→ **Try it**
Write out every entry exactly; the pictures do not belong in the copy.
*** Data supplied Section Begins ***
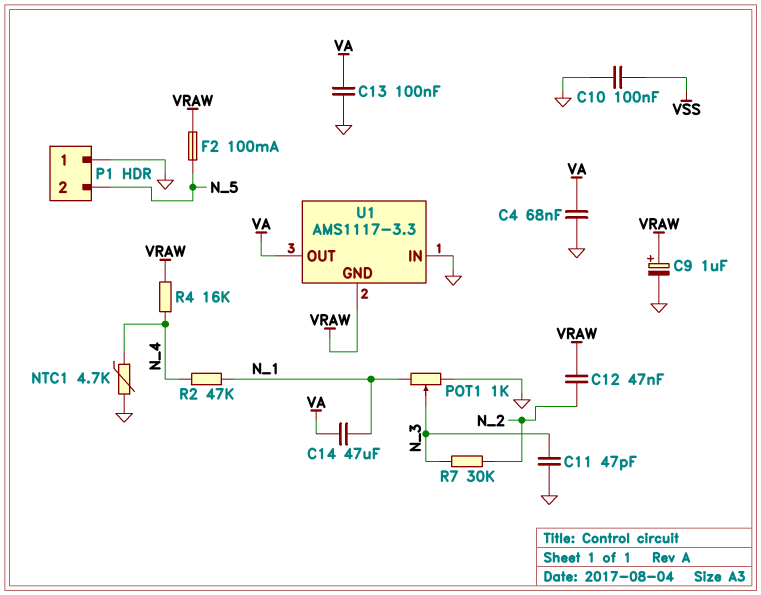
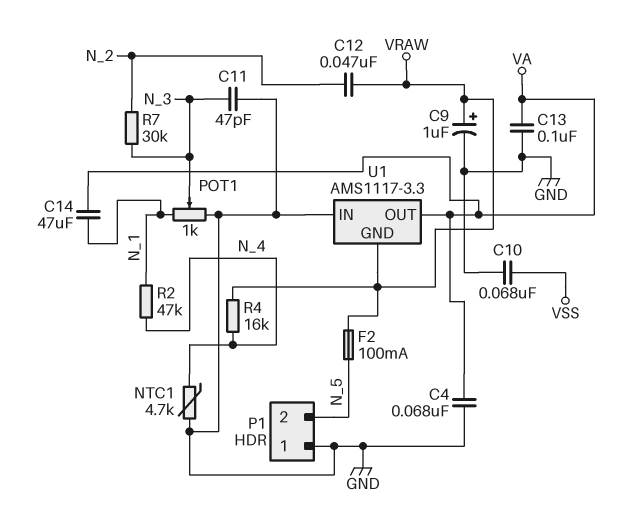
C10: 100nF (GND, VSS) -> 68nF (GND, VSS)

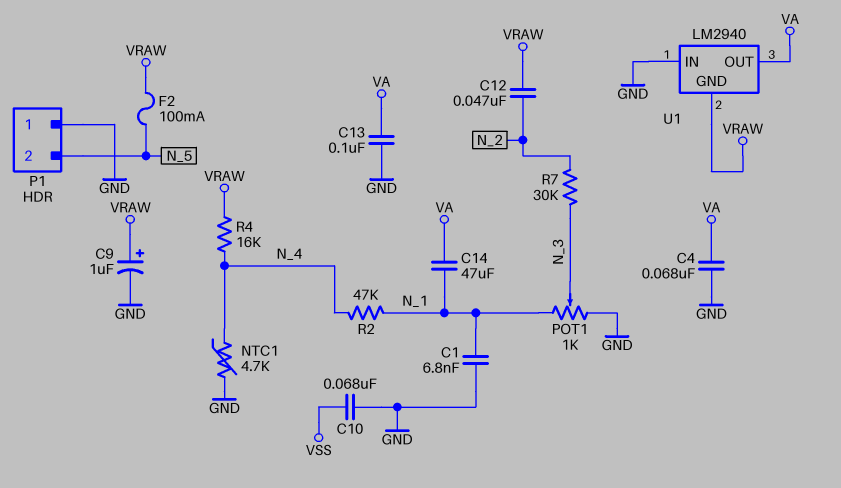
C1: none -> 6.8nF (GND, N_1)
C11: 47pF (GND, N_3) -> none
U1: AMS1117-3.3 -> LM2940

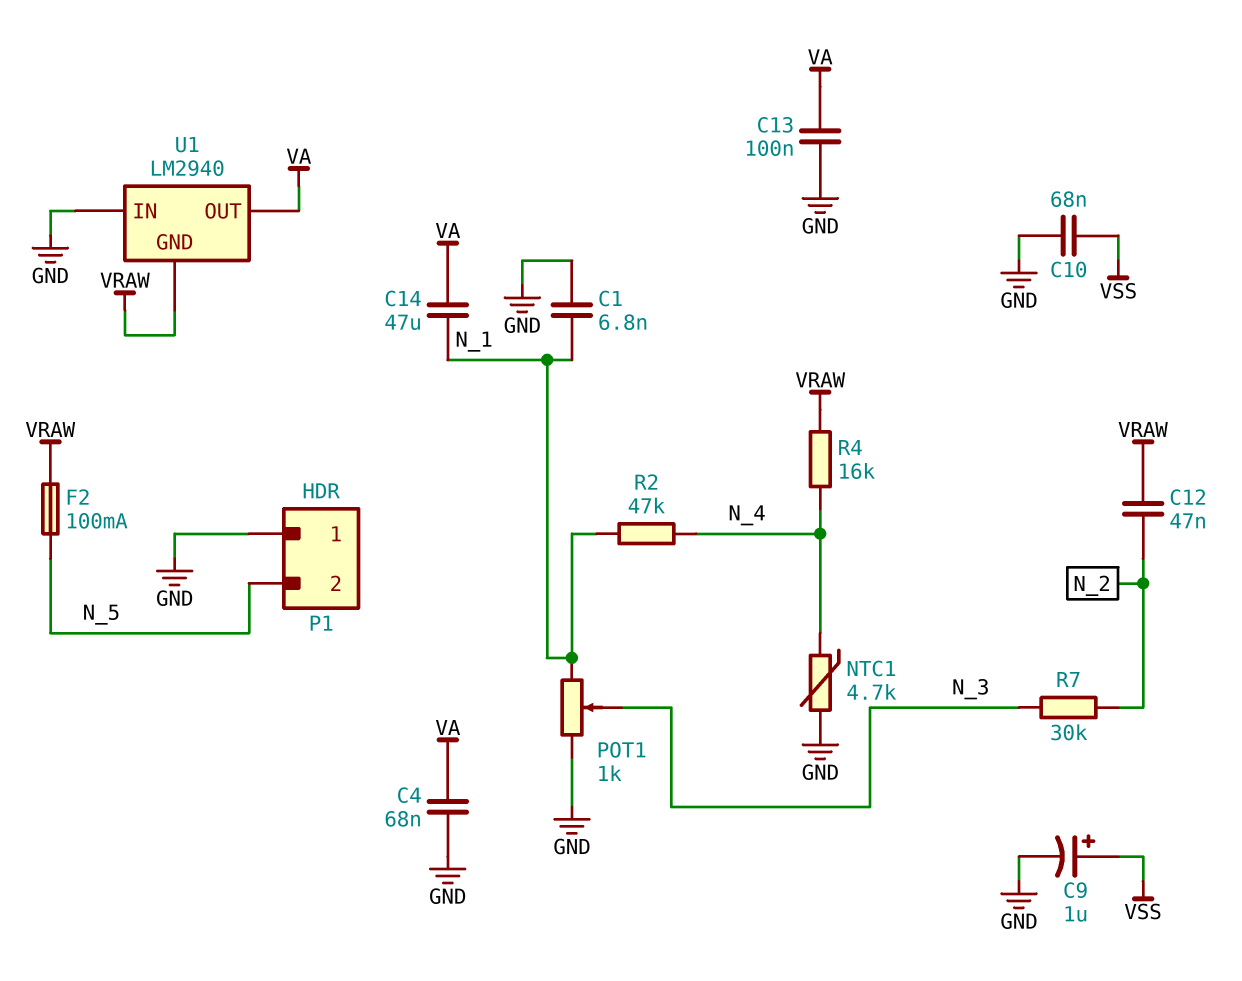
C9: 1uF (plus VRAW, minus GND) -> 1uF (plus VSS, minus GND)

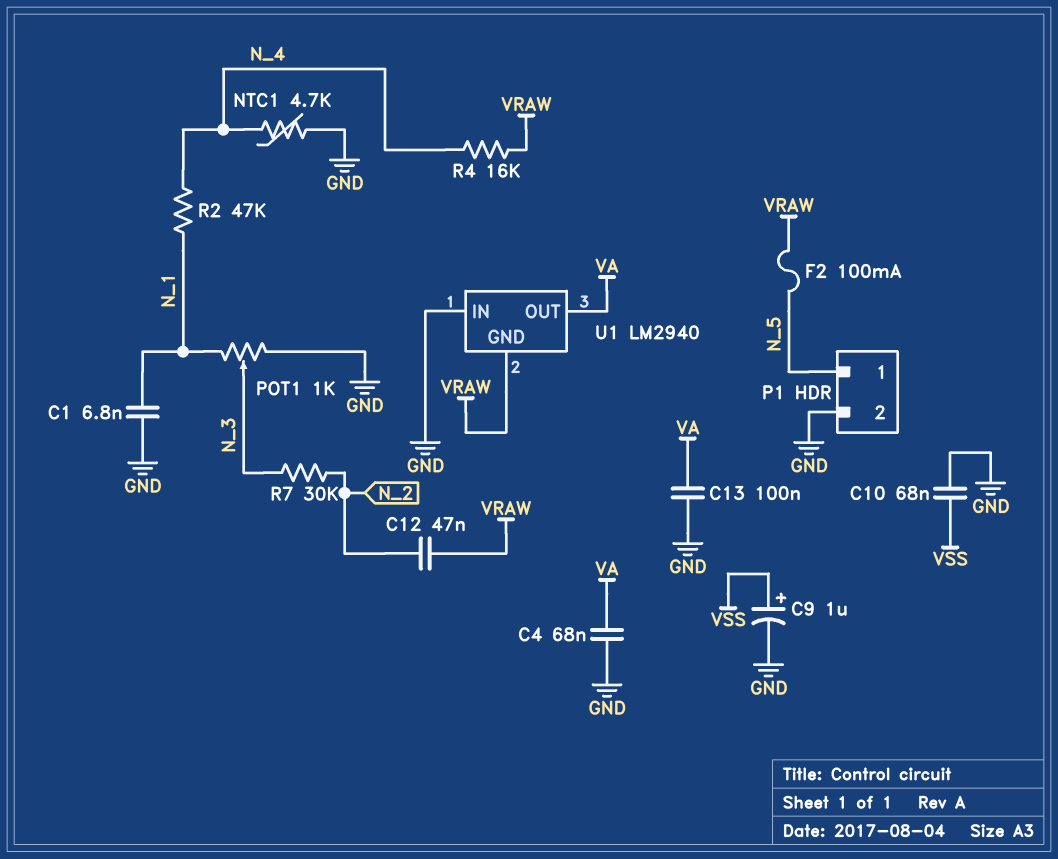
C14: 47uF (N_1, VA) -> none
P1 pin 1: GND -> N_5
P1 pin 2: N_5 -> GND

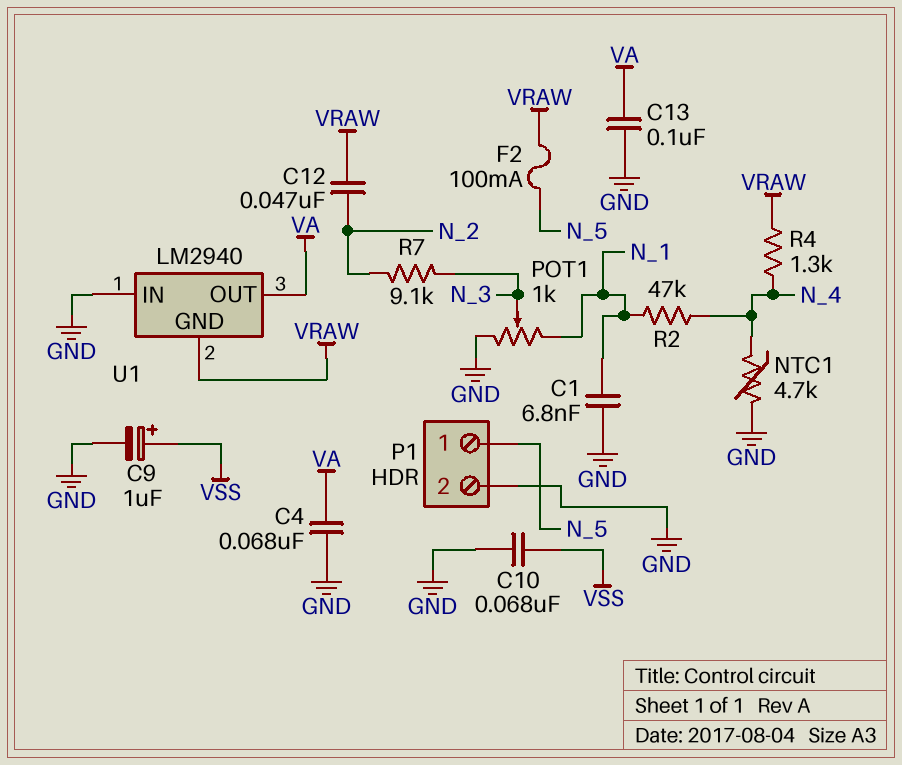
R4: 16k (N_4, VRAW) -> 1.3k (N_4, VRAW)
R7: 30k (N_2, N_3) -> 9.1k (N_2, N_3)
*** Data supplied Section Ends ***
→ **Problem solution**
C10: 100nF (GND, VSS) -> 68nF (GND, VSS)

C1: none -> 6.8nF (GND, N_1)
C11: 47pF (GND, N_3) -> none
U1: AMS1117-3.3 -> LM2940

C9: 1uF (plus VRAW, minus GND) -> 1uF (plus VSS, minus GND)

C14: 47uF (N_1, VA) -> none
P1 pin 1: GND -> N_5
P1 pin 2: N_5 -> GND

R4: 16k (N_4, VRAW) -> 1.3k (N_4, VRAW)
R7: 30k (N_2, N_3) -> 9.1k (N_2, N_3)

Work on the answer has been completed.